- _Activity_
In this exercise, print only the lines of the records below from the one with "none -> green 1x1 brick [605,305,672,379]" through the one with "none -> grey 1x1 cone [756,242,805,325]", inclusive. Pictures are not part of the copy.
━━━ Input data ━━━
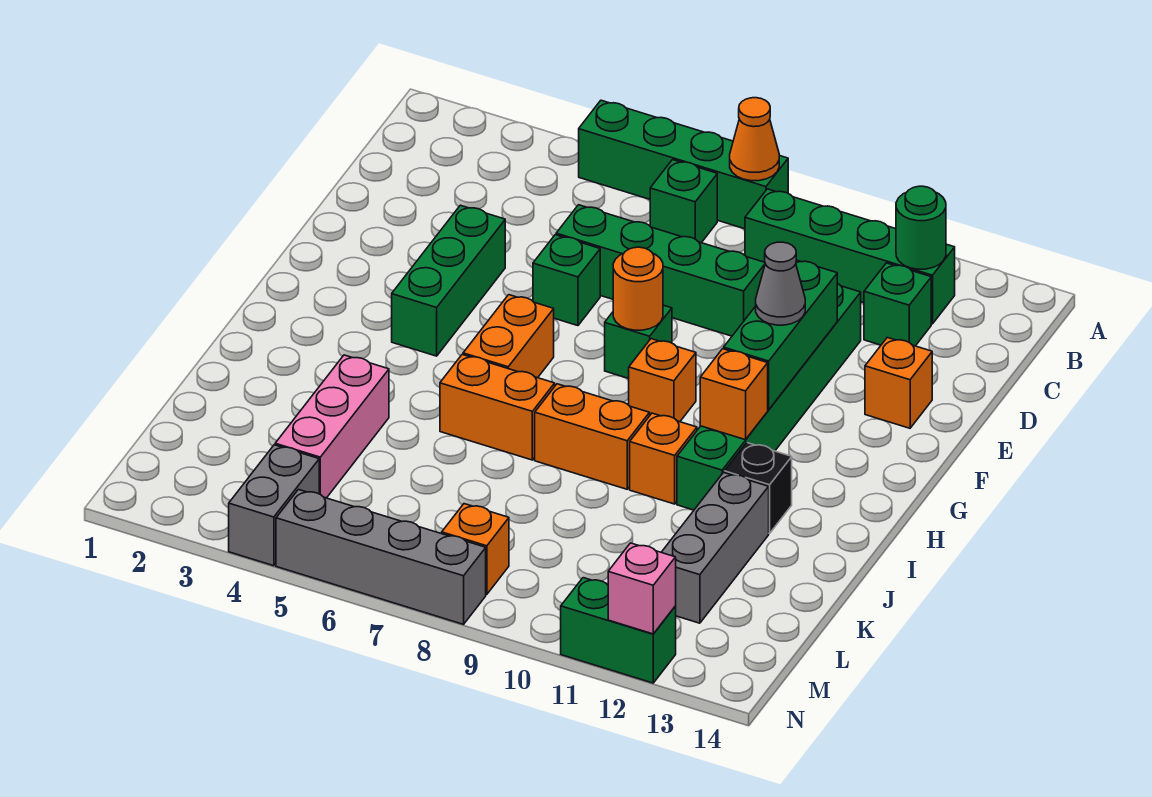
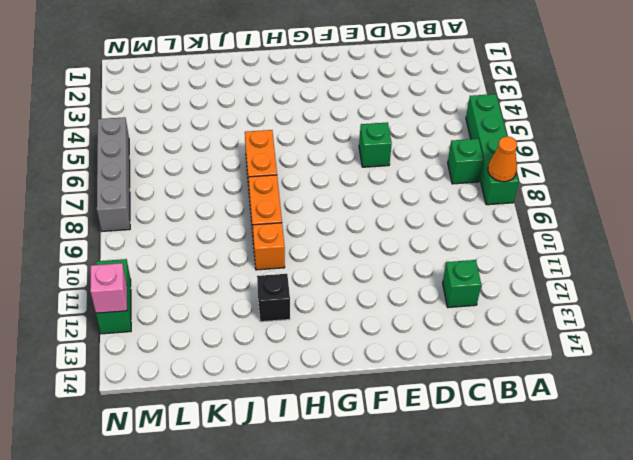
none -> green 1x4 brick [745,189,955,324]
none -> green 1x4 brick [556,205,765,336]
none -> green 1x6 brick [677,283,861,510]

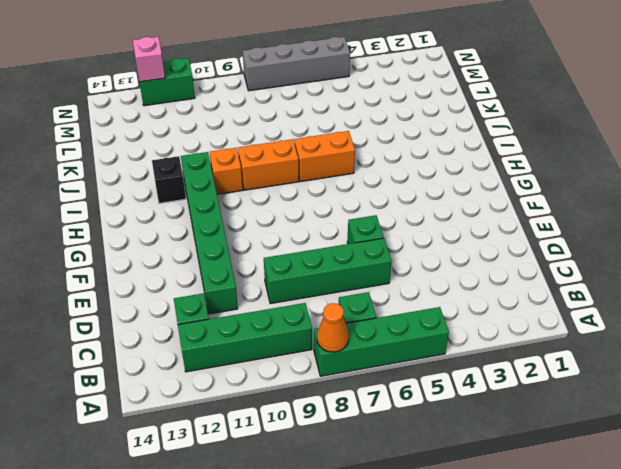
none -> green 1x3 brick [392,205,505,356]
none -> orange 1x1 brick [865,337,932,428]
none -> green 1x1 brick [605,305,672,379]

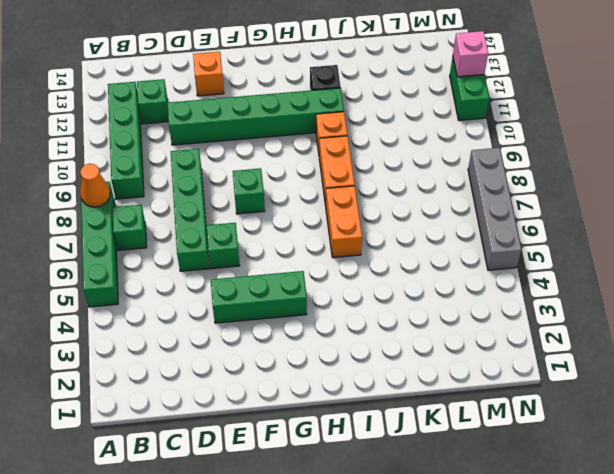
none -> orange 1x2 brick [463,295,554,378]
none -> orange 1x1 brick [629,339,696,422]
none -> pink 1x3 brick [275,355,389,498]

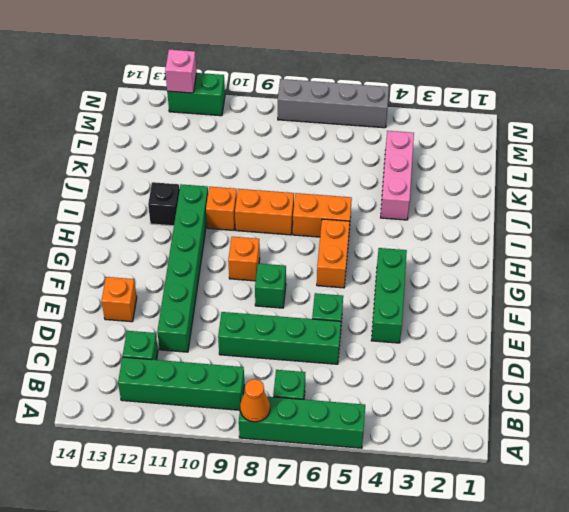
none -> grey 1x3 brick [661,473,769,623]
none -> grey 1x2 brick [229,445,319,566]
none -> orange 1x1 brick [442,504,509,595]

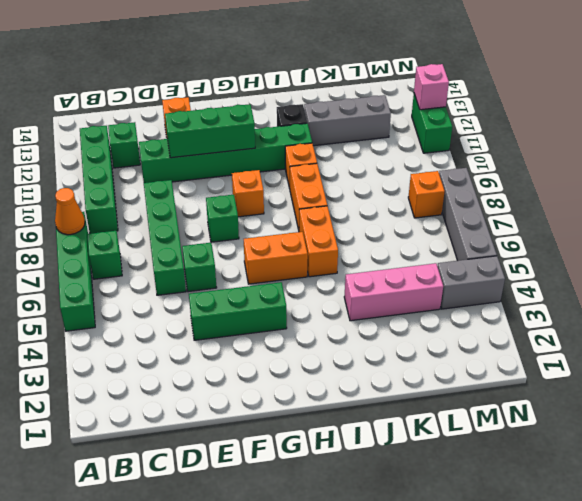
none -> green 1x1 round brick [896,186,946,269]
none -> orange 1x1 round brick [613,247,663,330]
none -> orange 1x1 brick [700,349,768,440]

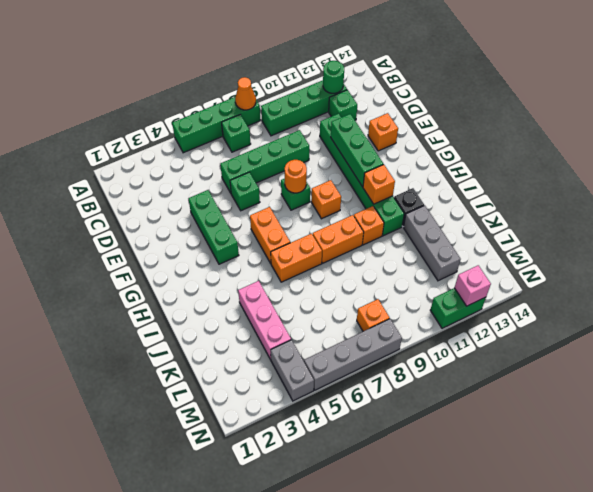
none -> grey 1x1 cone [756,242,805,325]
━━━
━━━ Input data ━━━
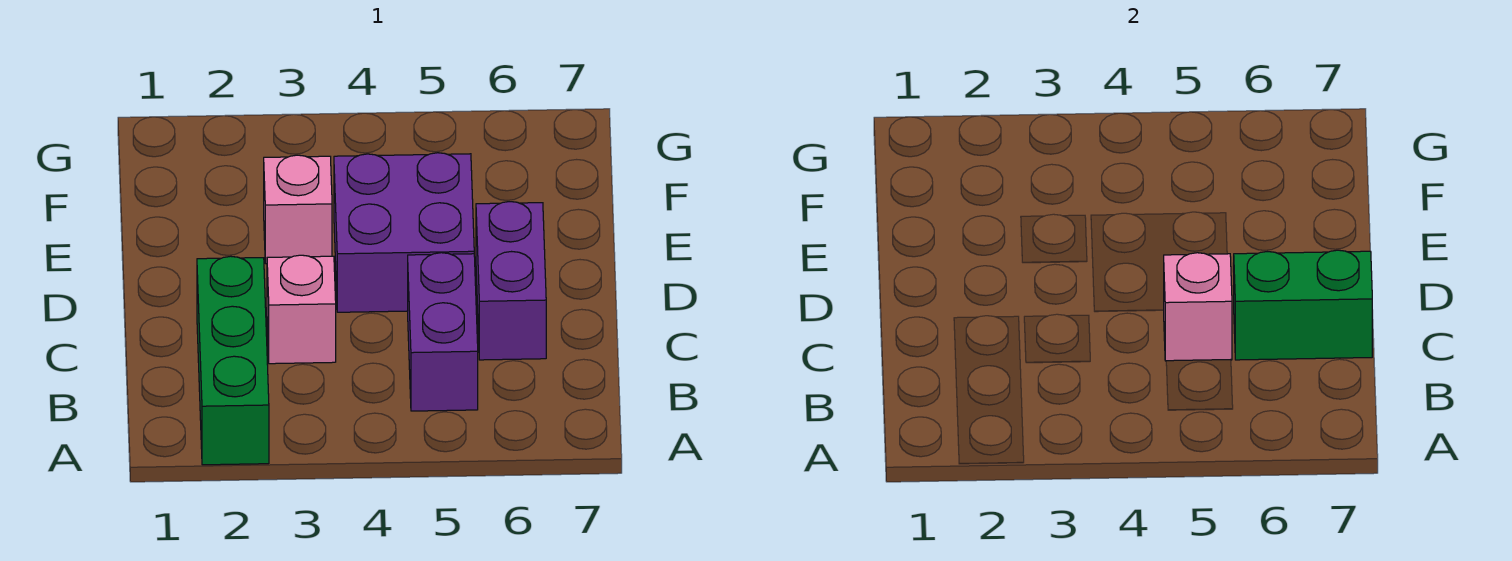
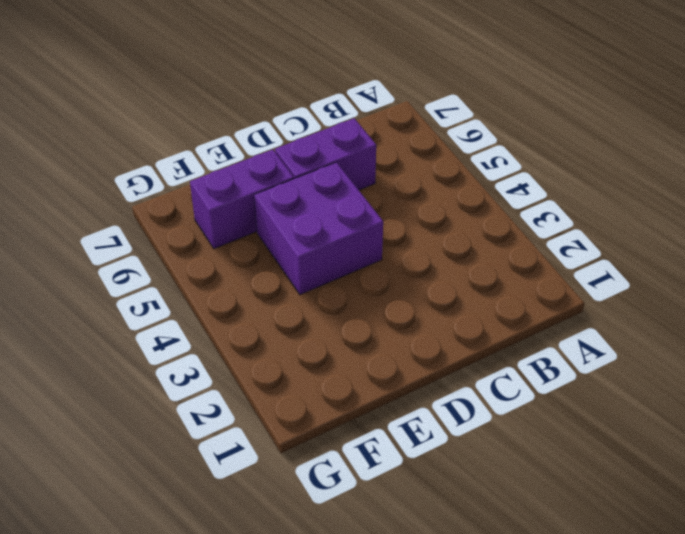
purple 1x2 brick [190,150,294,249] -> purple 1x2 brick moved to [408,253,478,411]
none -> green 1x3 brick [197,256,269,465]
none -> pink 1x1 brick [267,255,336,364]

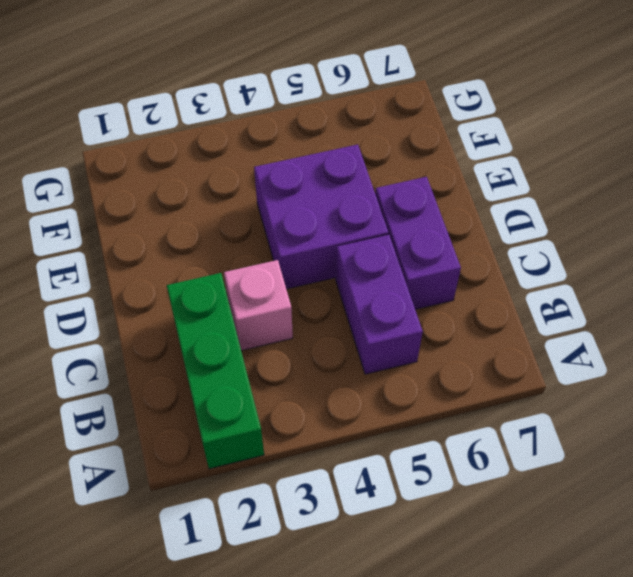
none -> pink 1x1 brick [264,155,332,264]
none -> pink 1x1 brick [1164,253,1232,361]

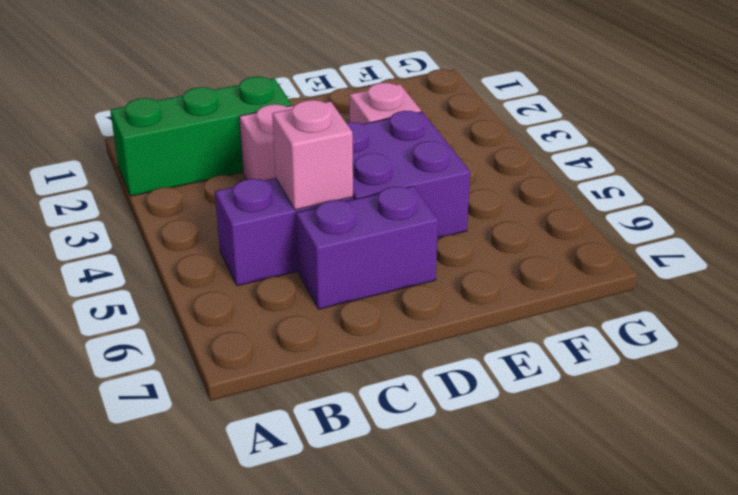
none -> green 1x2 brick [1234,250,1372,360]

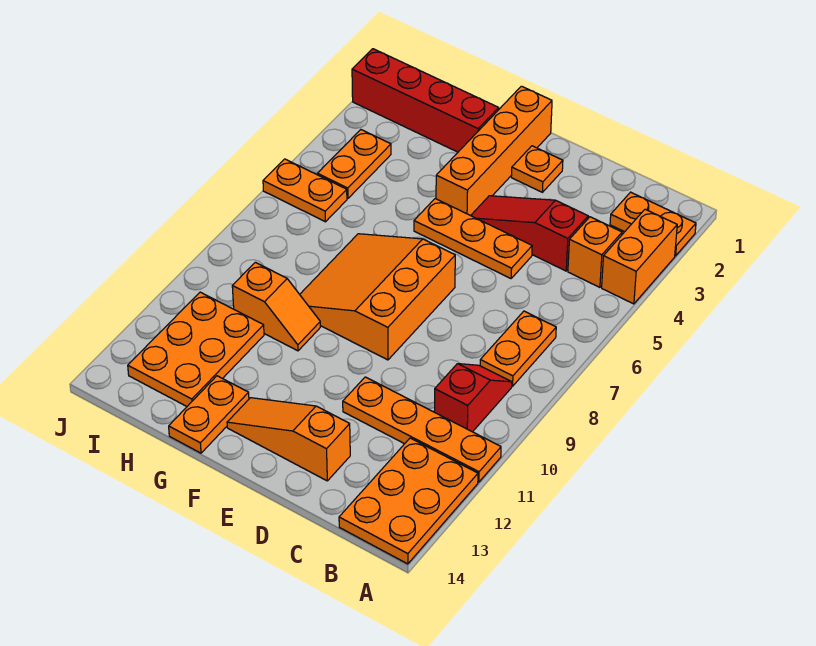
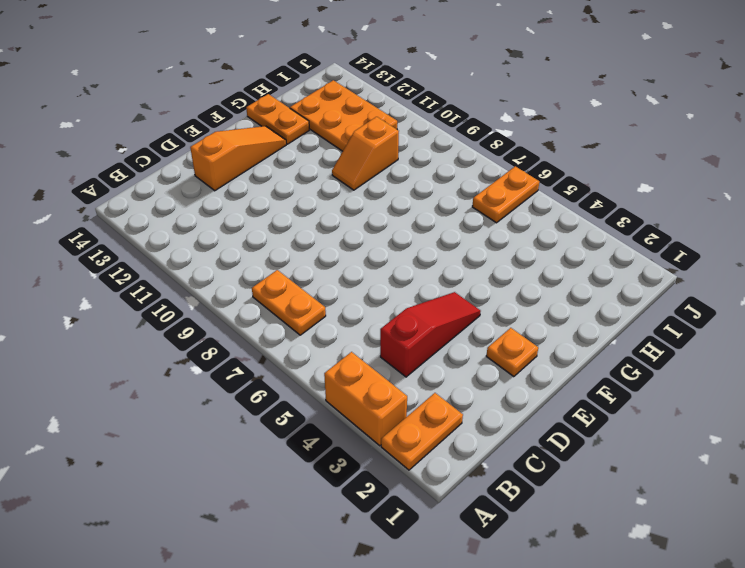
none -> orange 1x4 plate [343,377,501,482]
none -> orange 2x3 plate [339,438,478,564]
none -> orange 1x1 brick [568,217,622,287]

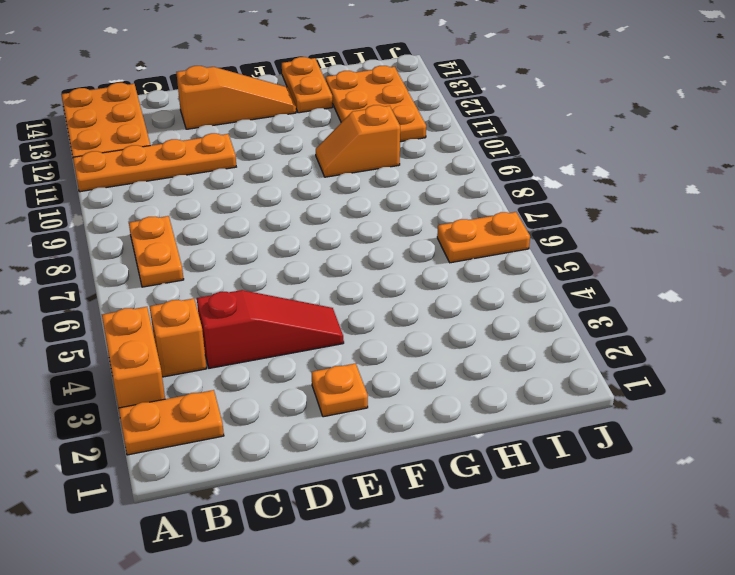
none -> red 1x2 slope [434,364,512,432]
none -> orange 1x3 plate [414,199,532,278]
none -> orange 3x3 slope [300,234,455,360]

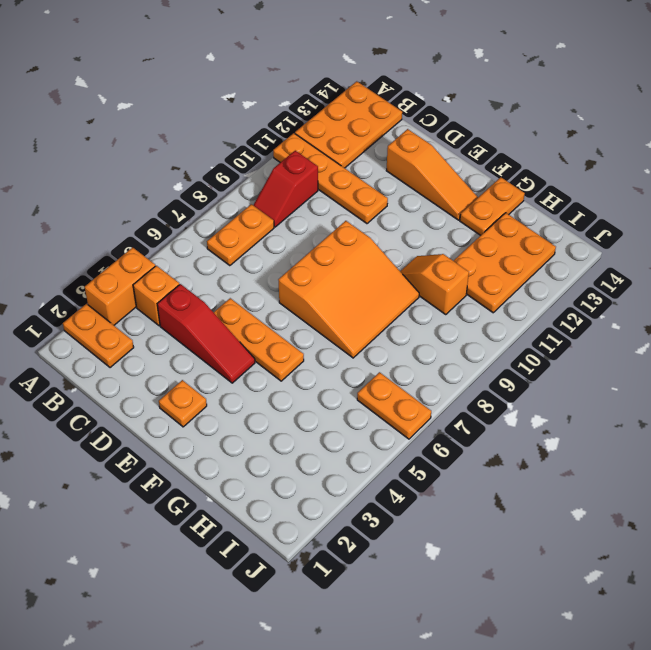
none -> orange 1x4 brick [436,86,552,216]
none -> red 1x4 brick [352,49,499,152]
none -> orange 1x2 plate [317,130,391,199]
━━━
- _Result of the task_
none -> green 1x1 brick [605,305,672,379]

none -> orange 1x2 brick [463,295,554,378]
none -> orange 1x1 brick [629,339,696,422]
none -> pink 1x3 brick [275,355,389,498]

none -> grey 1x3 brick [661,473,769,623]
none -> grey 1x2 brick [229,445,319,566]
none -> orange 1x1 brick [442,504,509,595]

none -> green 1x1 round brick [896,186,946,269]
none -> orange 1x1 round brick [613,247,663,330]
none -> orange 1x1 brick [700,349,768,440]

none -> grey 1x1 cone [756,242,805,325]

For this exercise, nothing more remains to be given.